Print the records below word for word, but leave out the pictures.

Image sets with object changes
---*---
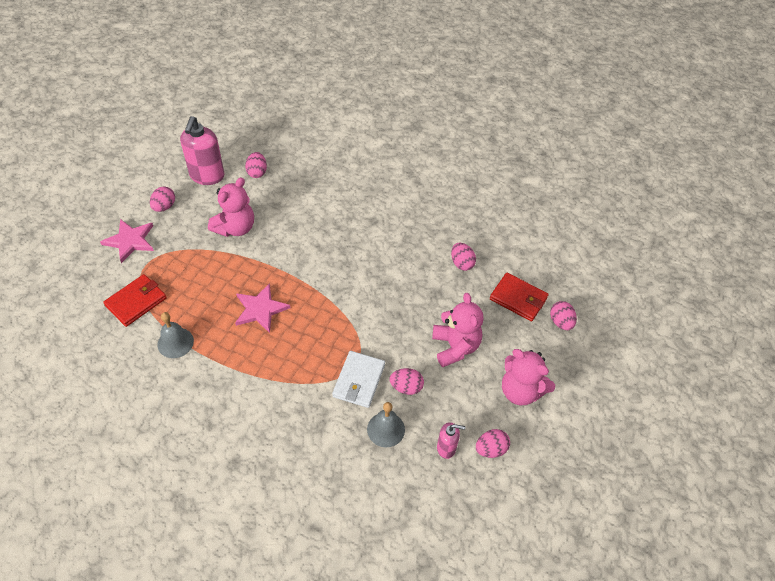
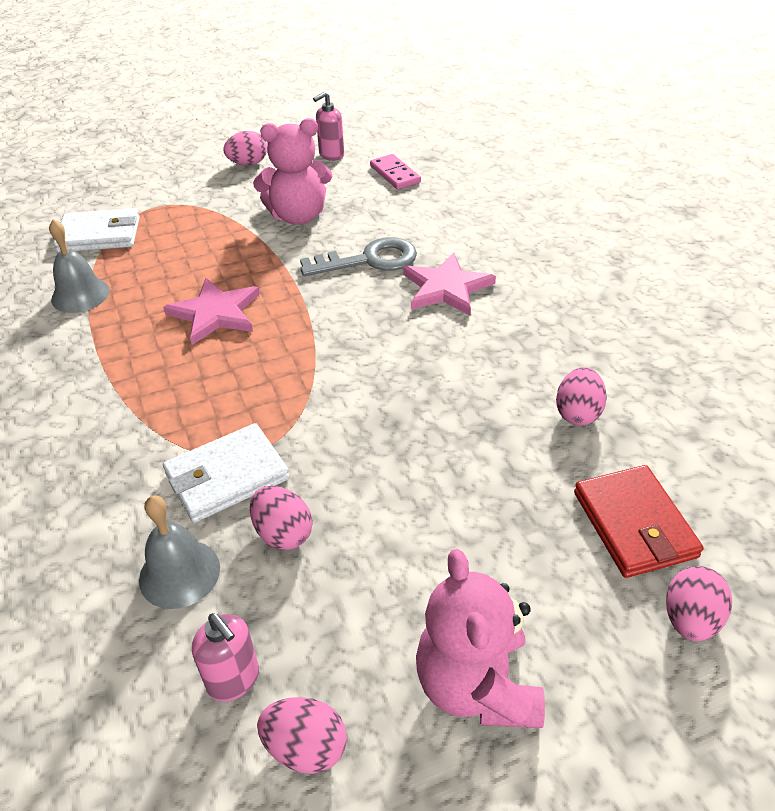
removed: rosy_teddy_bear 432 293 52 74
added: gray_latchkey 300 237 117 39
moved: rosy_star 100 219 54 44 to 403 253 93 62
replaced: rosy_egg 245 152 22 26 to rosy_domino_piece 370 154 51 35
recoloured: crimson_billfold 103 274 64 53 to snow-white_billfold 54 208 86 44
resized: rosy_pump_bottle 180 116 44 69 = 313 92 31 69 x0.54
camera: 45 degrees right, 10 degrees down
---*---
Exercise solution
removed: rosy_teddy_bear 432 293 52 74
added: gray_latchkey 300 237 117 39
moved: rosy_star 100 219 54 44 to 403 253 93 62
replaced: rosy_egg 245 152 22 26 to rosy_domino_piece 370 154 51 35
recoloured: crimson_billfold 103 274 64 53 to snow-white_billfold 54 208 86 44
resized: rosy_pump_bottle 180 116 44 69 = 313 92 31 69 x0.54
camera: 45 degrees right, 10 degrees down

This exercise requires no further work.